──────── Records supplied

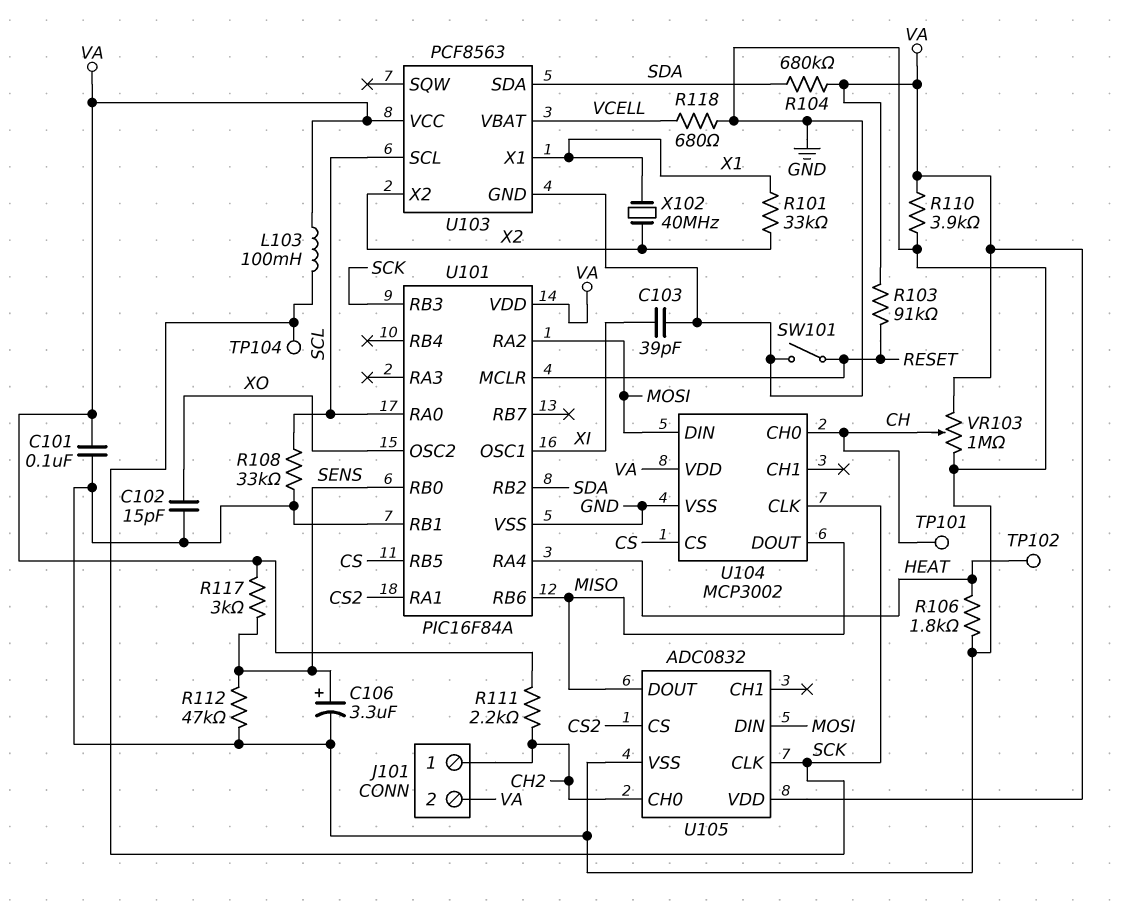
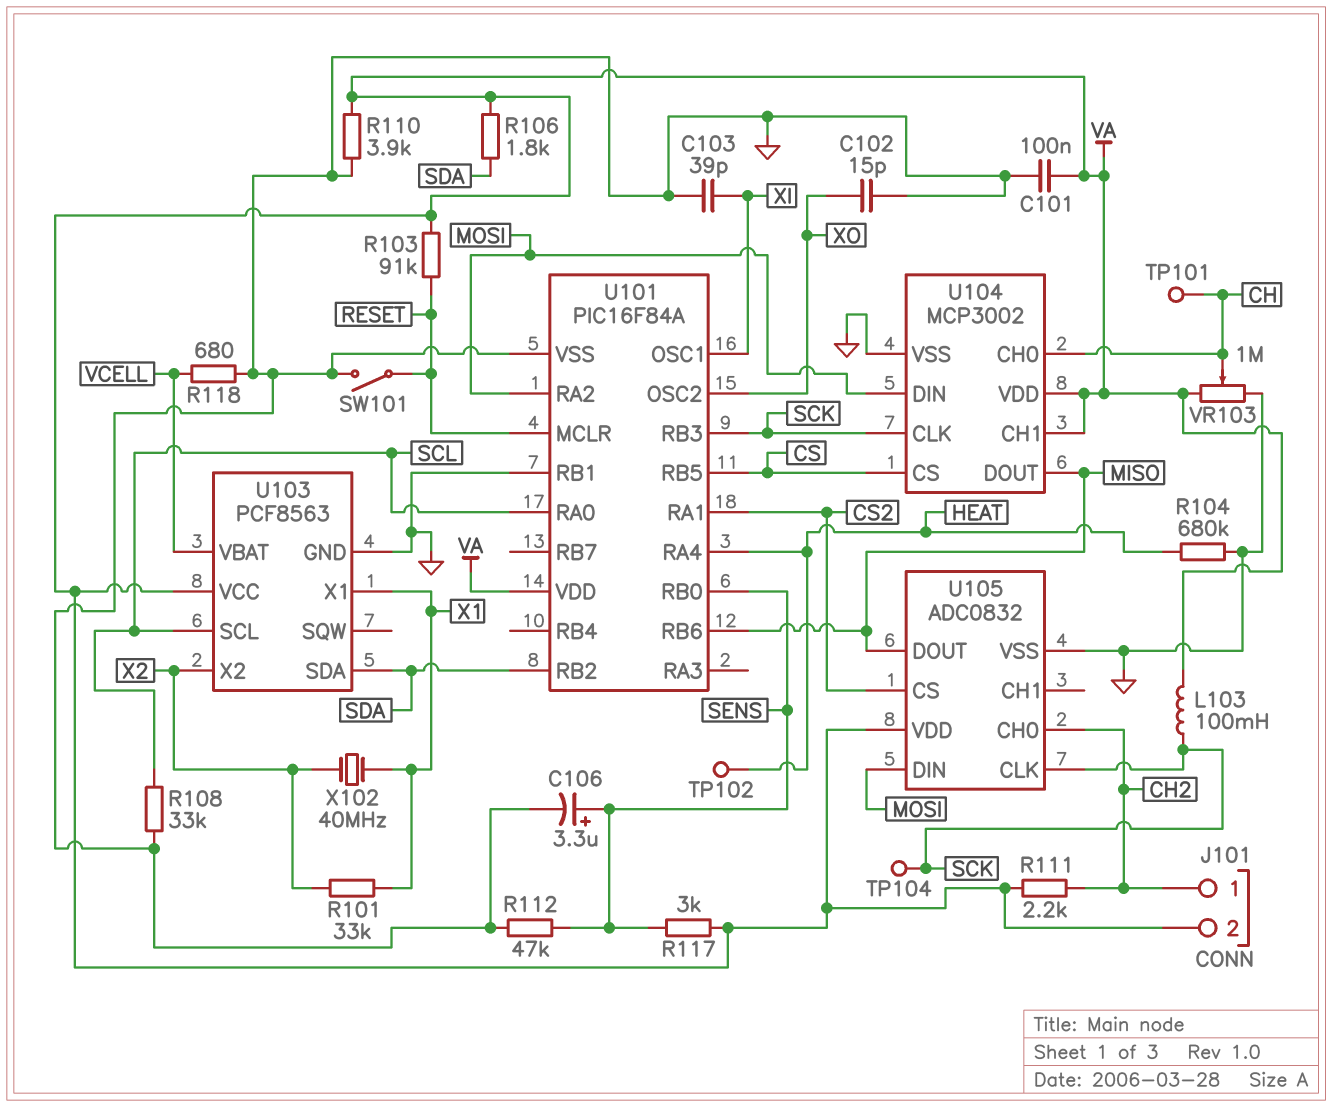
R104: 680k (SDA, VA) -> 680k (GND, HEAT)
R106: 1.8k (GND, HEAT) -> 1.8k (SDA, VA)
U104 pin CH1: none -> VA

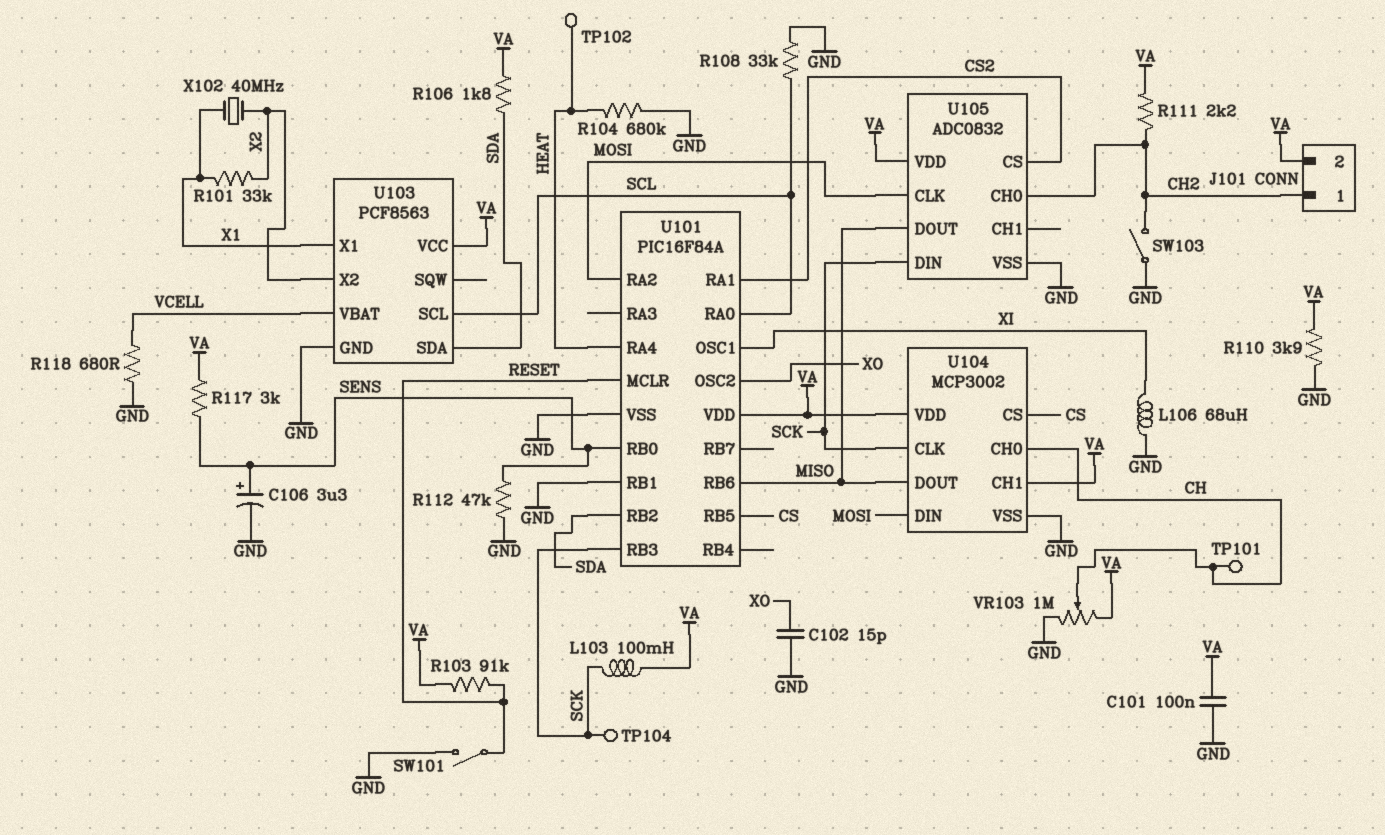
C103: 39pF (GND, XI) -> none
L106: none -> 68uH (GND, XI)
SW103: none -> switch (CH2, GND)
U105 pin CLK: SCK -> MOSI
U105 pin DIN: MOSI -> SCK

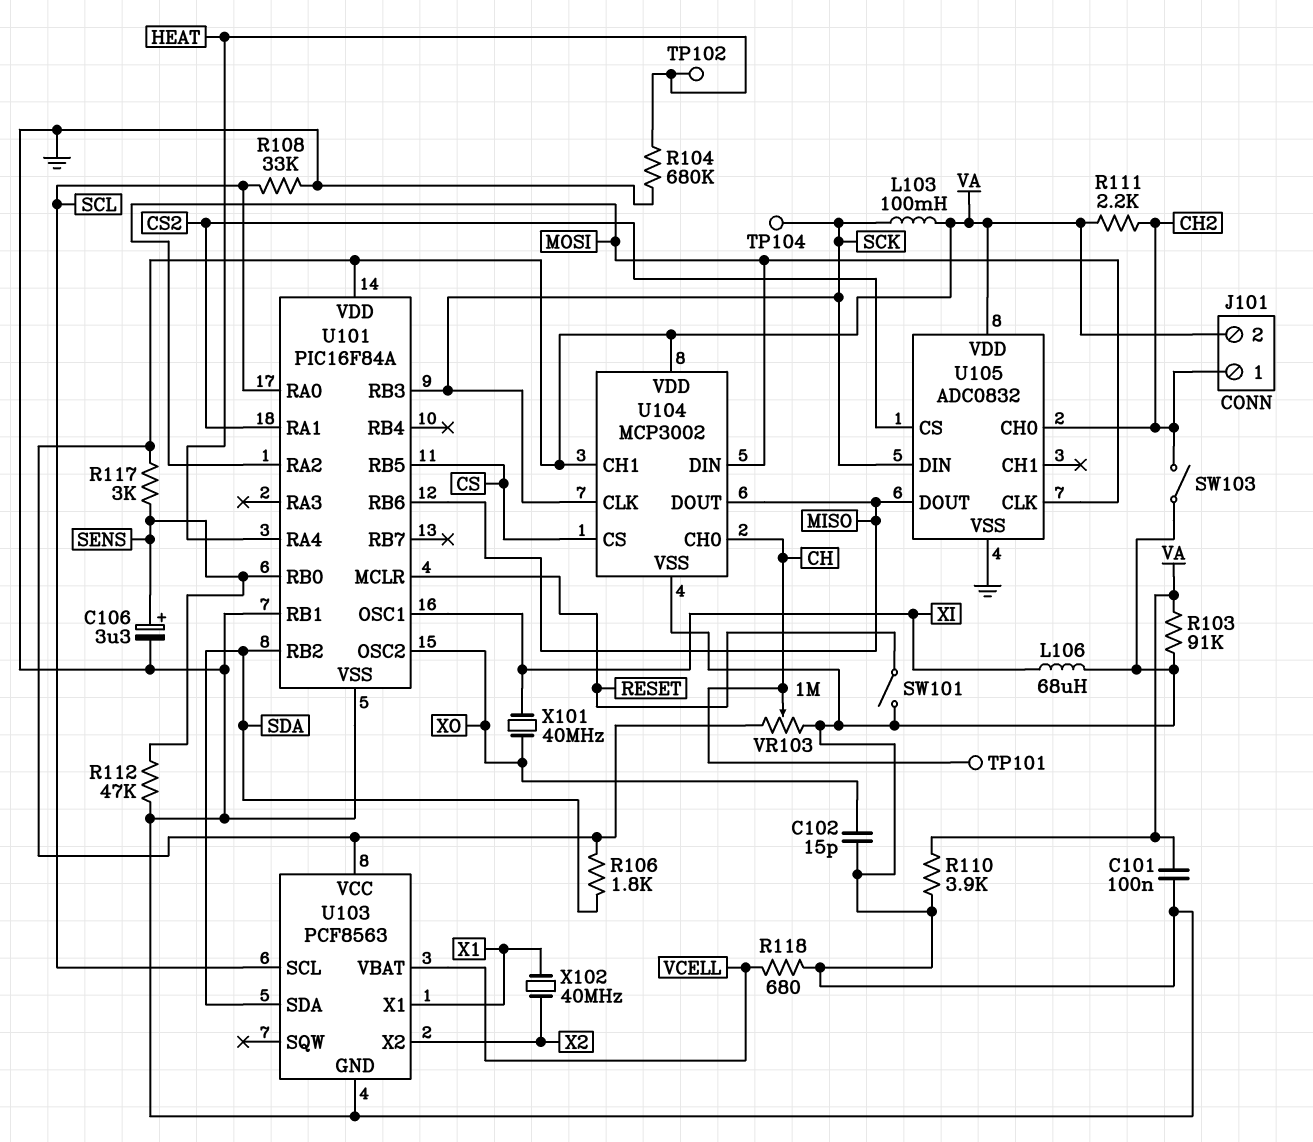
R101: 33k (X1, X2) -> none
R103: 91k (RESET, VA) -> 91k (GND, VA)
X101: none -> 40MHz (XI, XO)

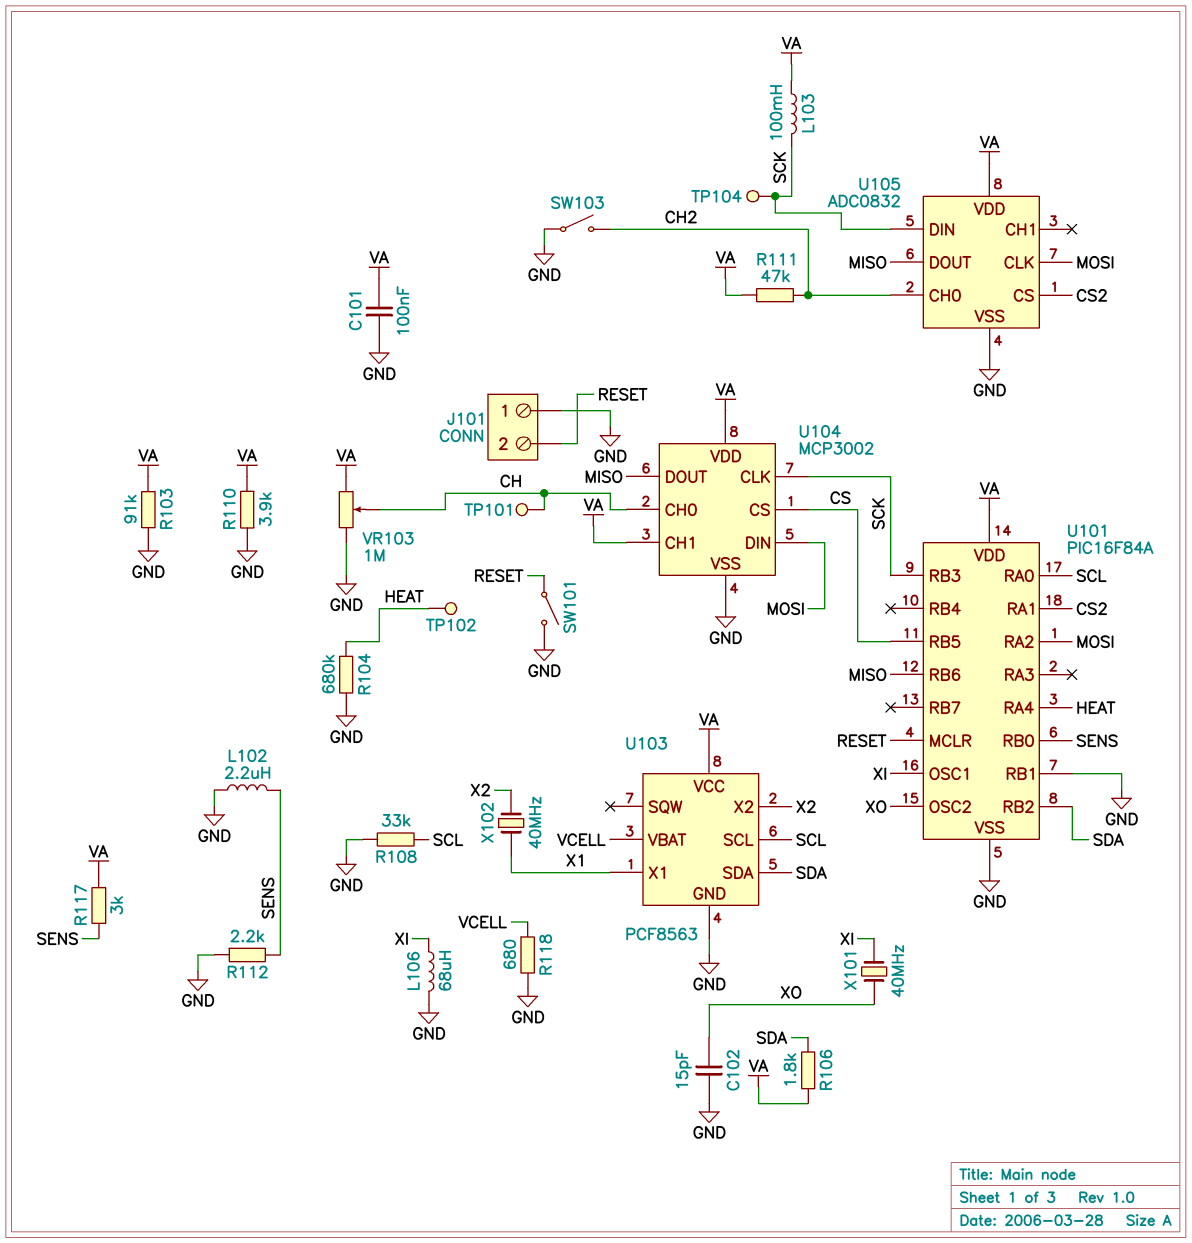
C106: 3.3uF (plus SENS, minus GND) -> none
J101 pin 1: CH2 -> GND
J101 pin 2: VA -> RESET
L102: none -> 2.2uH (GND, SENS)
R111: 2.2k (CH2, VA) -> 47k (CH2, VA)
R112: 47k (GND, SENS) -> 2.2k (GND, SENS)

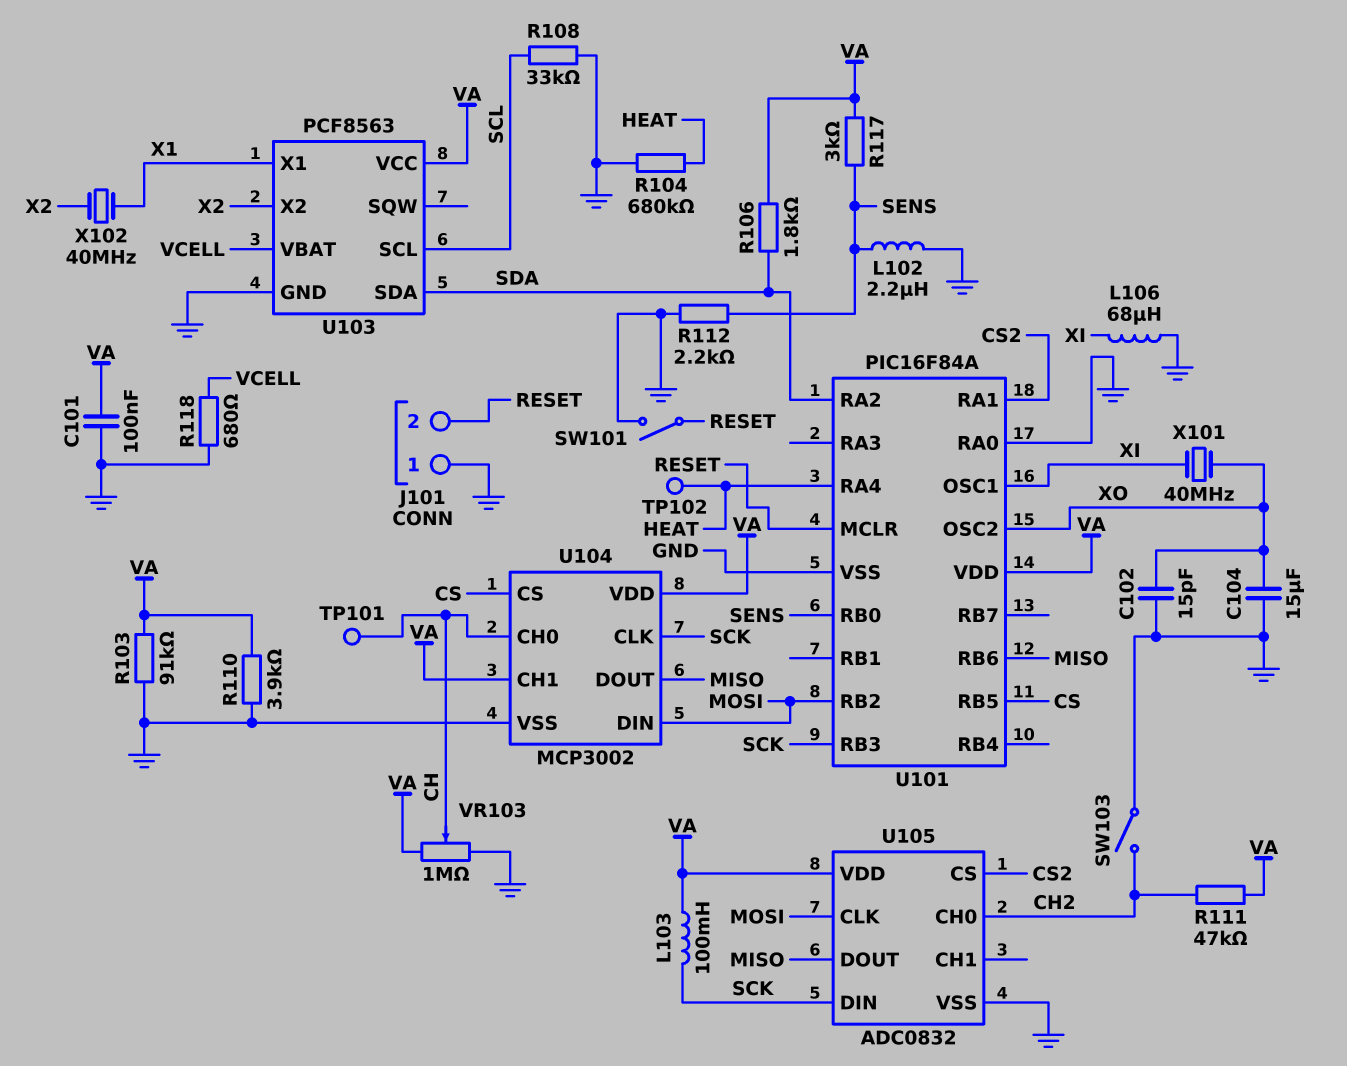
C104: none -> 15uF (GND, XO)
TP104: test point (SCK) -> none
U101 pin RA0: SCL -> GND
U101 pin RA2: MOSI -> SDA
U101 pin RB1: GND -> none
U101 pin RB2: SDA -> MOSI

────────────────

Activity> In the data above, find the line containing "R112: 47k (GND, SENS) -> 2.2k (GND, SENS)"; from there, please write out each line through the end, exactly, with the pictures omitted.

The answer>
R112: 47k (GND, SENS) -> 2.2k (GND, SENS)

C104: none -> 15uF (GND, XO)
TP104: test point (SCK) -> none
U101 pin RA0: SCL -> GND
U101 pin RA2: MOSI -> SDA
U101 pin RB1: GND -> none
U101 pin RB2: SDA -> MOSI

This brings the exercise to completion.